● DIRECTION
Locate and copy all lines bearing the word "section".

● INPUT
______________________________

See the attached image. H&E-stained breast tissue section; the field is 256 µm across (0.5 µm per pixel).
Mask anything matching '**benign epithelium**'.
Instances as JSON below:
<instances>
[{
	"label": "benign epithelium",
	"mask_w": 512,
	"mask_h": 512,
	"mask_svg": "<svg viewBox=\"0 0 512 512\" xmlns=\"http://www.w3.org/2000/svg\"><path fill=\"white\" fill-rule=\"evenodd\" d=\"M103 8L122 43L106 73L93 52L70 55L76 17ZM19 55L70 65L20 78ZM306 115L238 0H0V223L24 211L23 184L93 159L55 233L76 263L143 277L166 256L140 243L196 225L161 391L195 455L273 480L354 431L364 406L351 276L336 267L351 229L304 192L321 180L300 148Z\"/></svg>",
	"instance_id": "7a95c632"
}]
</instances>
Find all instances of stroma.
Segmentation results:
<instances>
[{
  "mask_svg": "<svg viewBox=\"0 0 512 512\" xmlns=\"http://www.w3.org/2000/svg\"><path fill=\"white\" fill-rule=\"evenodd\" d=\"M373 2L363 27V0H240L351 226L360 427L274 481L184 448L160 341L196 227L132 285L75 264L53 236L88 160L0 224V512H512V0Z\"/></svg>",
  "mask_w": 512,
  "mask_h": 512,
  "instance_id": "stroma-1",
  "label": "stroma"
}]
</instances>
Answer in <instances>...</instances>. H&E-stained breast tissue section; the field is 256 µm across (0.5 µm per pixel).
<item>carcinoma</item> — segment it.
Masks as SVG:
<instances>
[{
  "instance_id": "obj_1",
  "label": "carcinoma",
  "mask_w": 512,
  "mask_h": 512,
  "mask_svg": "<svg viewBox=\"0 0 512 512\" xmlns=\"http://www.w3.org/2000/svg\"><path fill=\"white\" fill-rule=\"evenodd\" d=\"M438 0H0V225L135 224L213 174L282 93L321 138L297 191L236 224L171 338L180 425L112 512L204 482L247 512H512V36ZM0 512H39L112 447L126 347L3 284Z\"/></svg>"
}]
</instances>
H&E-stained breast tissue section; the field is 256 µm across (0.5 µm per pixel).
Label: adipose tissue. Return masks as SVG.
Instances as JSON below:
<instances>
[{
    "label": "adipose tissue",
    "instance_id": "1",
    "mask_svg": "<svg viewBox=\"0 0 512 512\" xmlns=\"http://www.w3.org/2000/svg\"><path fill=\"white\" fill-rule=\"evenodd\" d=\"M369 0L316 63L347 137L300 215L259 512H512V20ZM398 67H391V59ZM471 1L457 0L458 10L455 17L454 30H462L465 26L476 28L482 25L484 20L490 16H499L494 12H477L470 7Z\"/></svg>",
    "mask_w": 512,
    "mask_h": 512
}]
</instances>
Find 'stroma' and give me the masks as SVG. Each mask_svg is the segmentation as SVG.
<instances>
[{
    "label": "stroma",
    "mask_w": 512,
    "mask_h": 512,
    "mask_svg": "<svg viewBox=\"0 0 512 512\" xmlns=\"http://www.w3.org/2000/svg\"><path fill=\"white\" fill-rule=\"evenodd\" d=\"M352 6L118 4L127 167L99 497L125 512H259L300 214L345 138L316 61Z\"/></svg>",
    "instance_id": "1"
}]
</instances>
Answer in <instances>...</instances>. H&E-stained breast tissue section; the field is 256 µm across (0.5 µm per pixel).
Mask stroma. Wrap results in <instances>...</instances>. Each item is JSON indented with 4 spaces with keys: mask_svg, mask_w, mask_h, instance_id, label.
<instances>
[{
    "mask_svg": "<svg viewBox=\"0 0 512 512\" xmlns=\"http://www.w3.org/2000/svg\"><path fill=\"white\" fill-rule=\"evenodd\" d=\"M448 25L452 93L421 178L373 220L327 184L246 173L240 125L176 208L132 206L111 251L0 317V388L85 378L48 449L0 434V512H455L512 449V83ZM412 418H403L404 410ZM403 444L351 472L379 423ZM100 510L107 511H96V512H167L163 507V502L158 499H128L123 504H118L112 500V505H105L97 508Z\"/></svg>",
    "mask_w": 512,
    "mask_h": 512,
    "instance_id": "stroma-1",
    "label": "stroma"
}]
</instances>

______________________________

● ANSWER BELOW
See the attached image. H&E-stained breast tissue section; the field is 256 µm across (0.5 µm per pixel).
Answer in <instances>...</instances>. H&E-stained breast tissue section; the field is 256 µm across (0.5 µm per pixel).
H&E-stained breast tissue section; the field is 256 µm across (0.5 µm per pixel).
Answer in <instances>...</instances>. H&E-stained breast tissue section; the field is 256 µm across (0.5 µm per pixel).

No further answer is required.